■ **WORK REQUIRED**
Quote every line of the listing below word for word, omitting the pictures.

***** ENTRIES PROVIDED *****

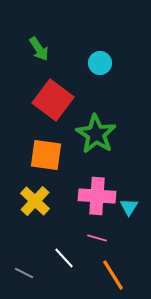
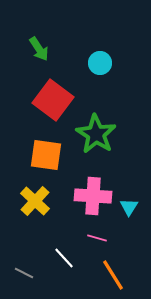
pink cross: moved 4 px left
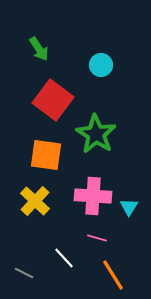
cyan circle: moved 1 px right, 2 px down
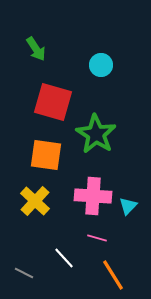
green arrow: moved 3 px left
red square: moved 2 px down; rotated 21 degrees counterclockwise
cyan triangle: moved 1 px left, 1 px up; rotated 12 degrees clockwise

*****

■ **EXERCISE SOLUTION**
pink cross: moved 4 px left
cyan circle: moved 1 px right, 2 px down
green arrow: moved 3 px left
red square: moved 2 px down; rotated 21 degrees counterclockwise
cyan triangle: moved 1 px left, 1 px up; rotated 12 degrees clockwise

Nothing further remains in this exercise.